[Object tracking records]

=== Section Start ===

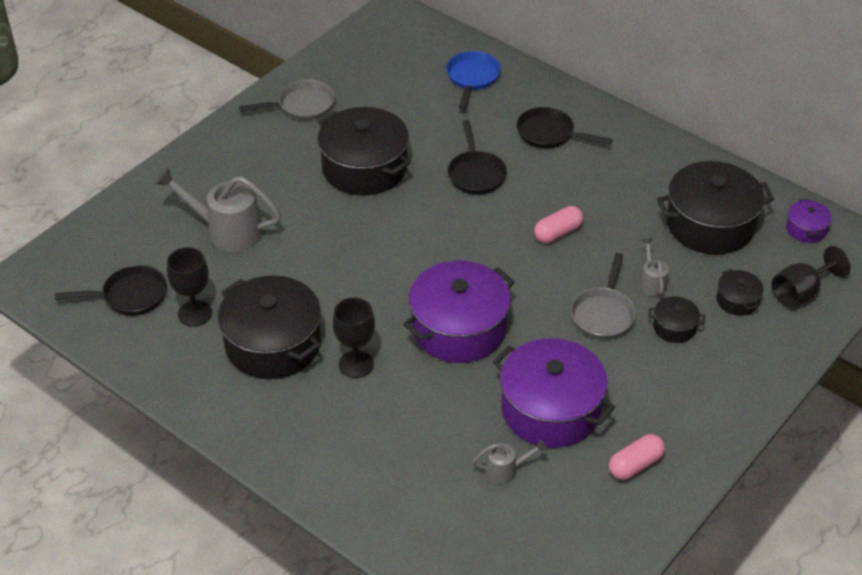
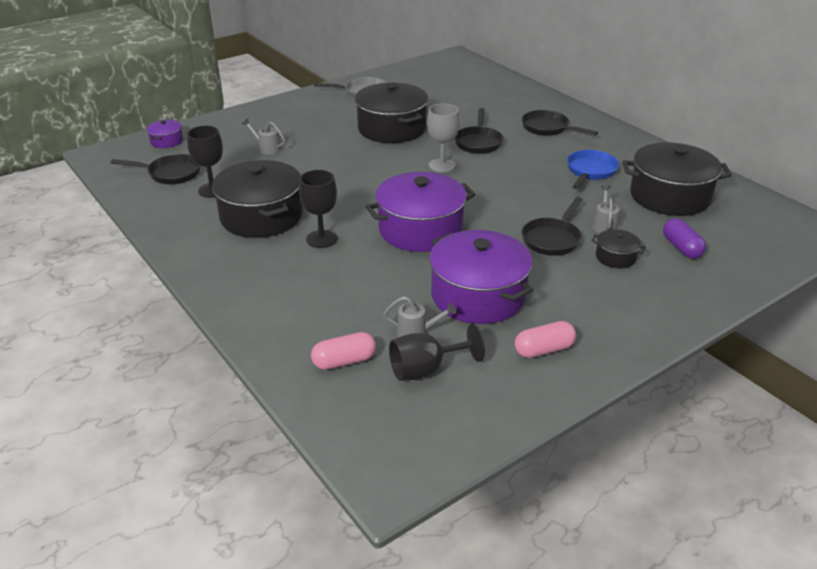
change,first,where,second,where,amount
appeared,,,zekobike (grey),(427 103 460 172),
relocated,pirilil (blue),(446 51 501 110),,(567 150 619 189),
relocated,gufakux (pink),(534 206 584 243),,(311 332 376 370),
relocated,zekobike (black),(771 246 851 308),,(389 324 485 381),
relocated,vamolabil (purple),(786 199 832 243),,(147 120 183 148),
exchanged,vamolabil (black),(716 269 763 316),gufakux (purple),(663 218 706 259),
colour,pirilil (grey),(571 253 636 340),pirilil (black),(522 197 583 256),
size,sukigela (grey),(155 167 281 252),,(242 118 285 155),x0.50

=== Section End ===

**To do**
Output the records above exactly, leaving out pictures.

**Response to the exercise**
change,first,where,second,where,amount
appeared,,,zekobike (grey),(427 103 460 172),
relocated,pirilil (blue),(446 51 501 110),,(567 150 619 189),
relocated,gufakux (pink),(534 206 584 243),,(311 332 376 370),
relocated,zekobike (black),(771 246 851 308),,(389 324 485 381),
relocated,vamolabil (purple),(786 199 832 243),,(147 120 183 148),
exchanged,vamolabil (black),(716 269 763 316),gufakux (purple),(663 218 706 259),
colour,pirilil (grey),(571 253 636 340),pirilil (black),(522 197 583 256),
size,sukigela (grey),(155 167 281 252),,(242 118 285 155),x0.50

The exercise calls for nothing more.